··· Entries shown

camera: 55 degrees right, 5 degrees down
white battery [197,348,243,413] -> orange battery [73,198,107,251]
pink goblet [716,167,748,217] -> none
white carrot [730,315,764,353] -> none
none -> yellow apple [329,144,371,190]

······
··· Entries shown

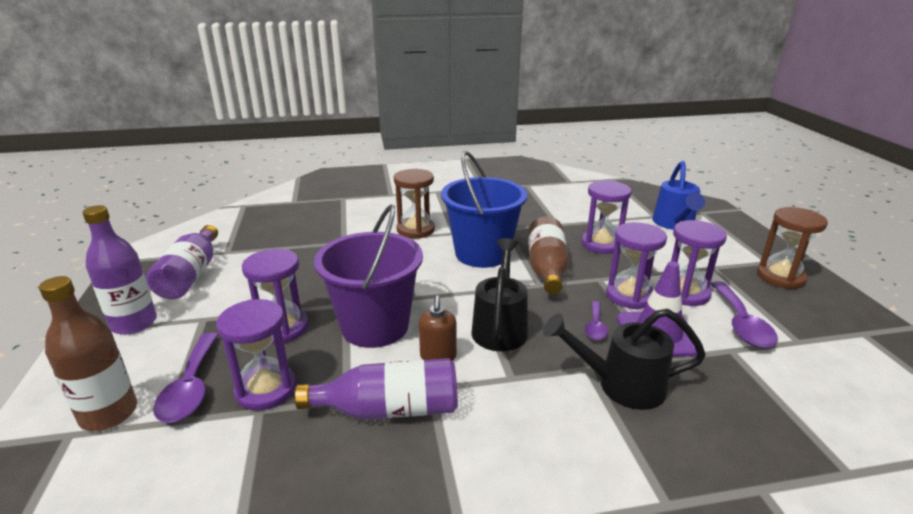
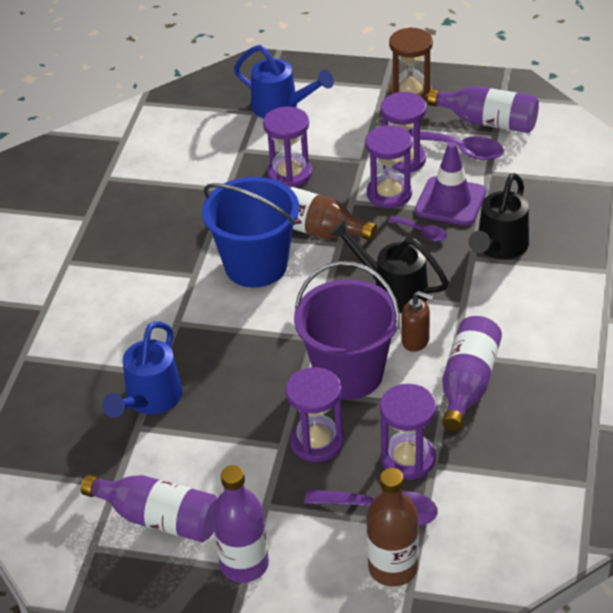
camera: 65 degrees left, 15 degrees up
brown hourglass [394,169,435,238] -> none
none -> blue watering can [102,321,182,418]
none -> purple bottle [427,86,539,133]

······

__What to produce__.
Could you restate, word for word, the lines above from the one with "camera: 55 degrees right, 5 degrees down" to the one with "none -> yellow apple [329,144,371,190]", both included?

__Output__.
camera: 55 degrees right, 5 degrees down
white battery [197,348,243,413] -> orange battery [73,198,107,251]
pink goblet [716,167,748,217] -> none
white carrot [730,315,764,353] -> none
none -> yellow apple [329,144,371,190]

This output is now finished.